Version difference data
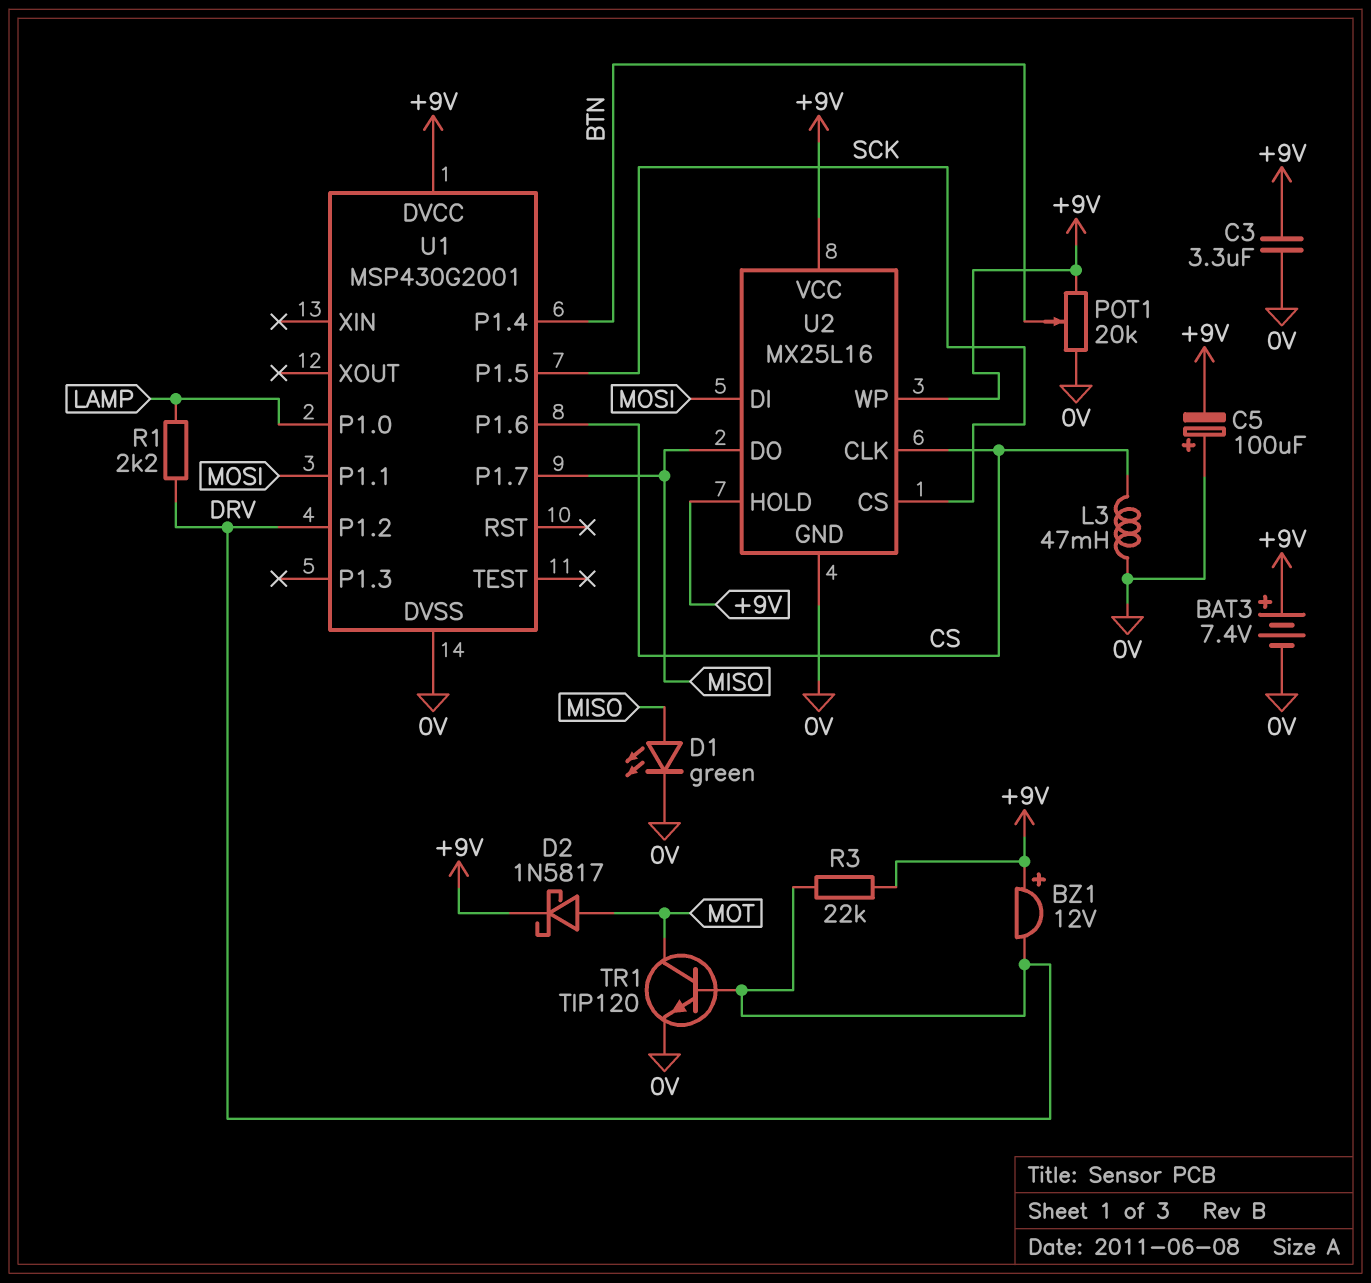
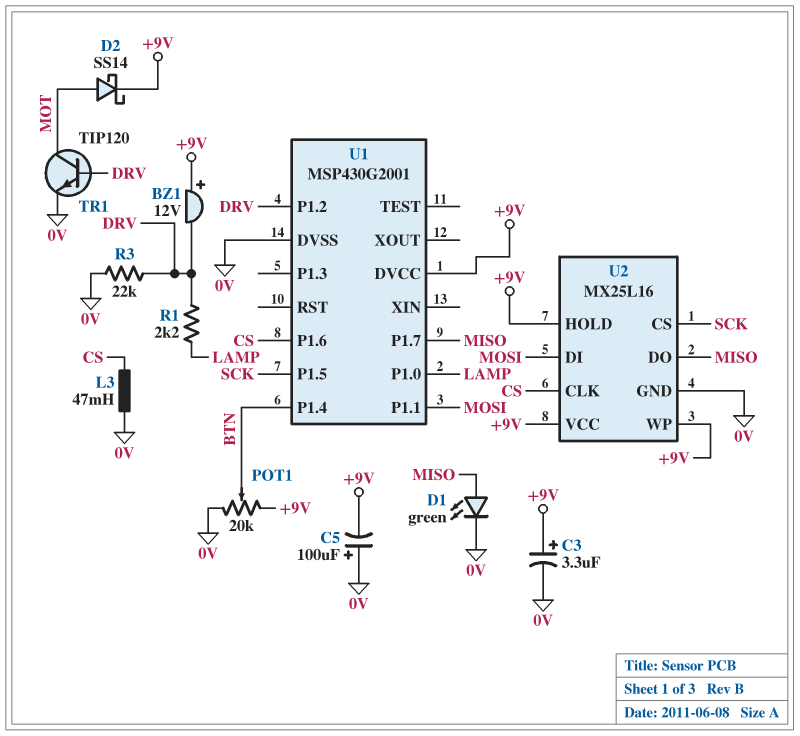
BAT3: 7.4V (plus +9V, minus 0V) -> none
C3: 3.3uF (+9V, 0V) -> 3.3uF (plus +9V, minus 0V)
D2: schottky 1N5817 (A MOT, K +9V) -> schottky SS14 (A MOT, K +9V)
R3: 22k (+9V, DRV) -> 22k (0V, DRV)

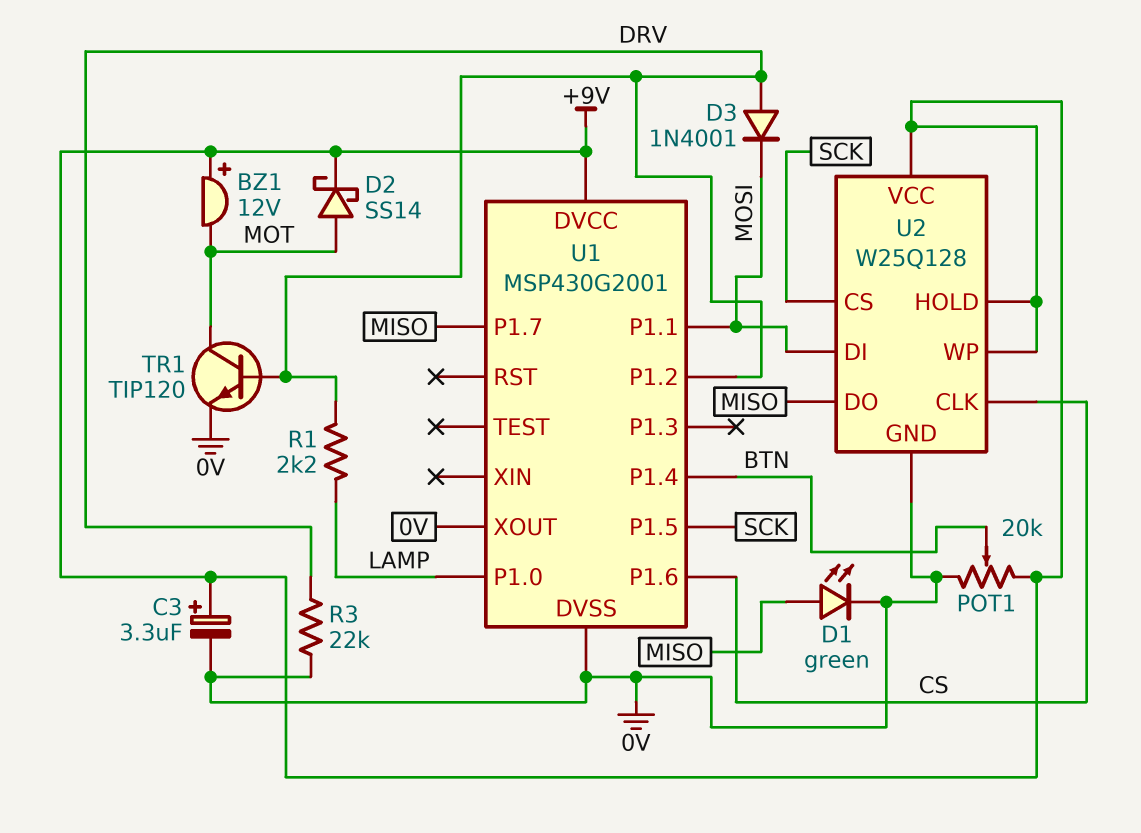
BZ1: buzzer 12V (plus +9V, minus DRV) -> buzzer 12V (plus +9V, minus MOT)
C5: 100uF (plus 0V, minus +9V) -> none
D3: none -> diode 1N4001 (A DRV, K MOSI)
L3: 47mH (0V, CS) -> none
U1 pin XOUT: none -> 0V
U2: MX25L16 -> W25Q128

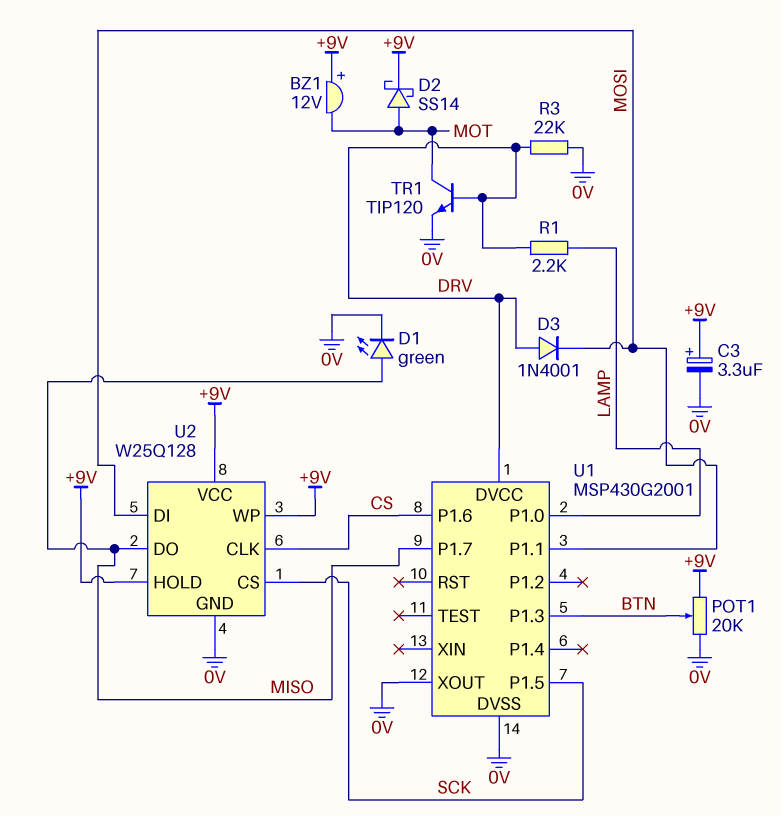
U1 pin DVCC: +9V -> DRV
U1 pin P1.2: DRV -> none
U1 pin P1.3: none -> BTN
U1 pin P1.4: BTN -> none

- [Exercise details]:
Say how many lines in the records hold the string "minus". Give no other words.

- [Exercise response]:
4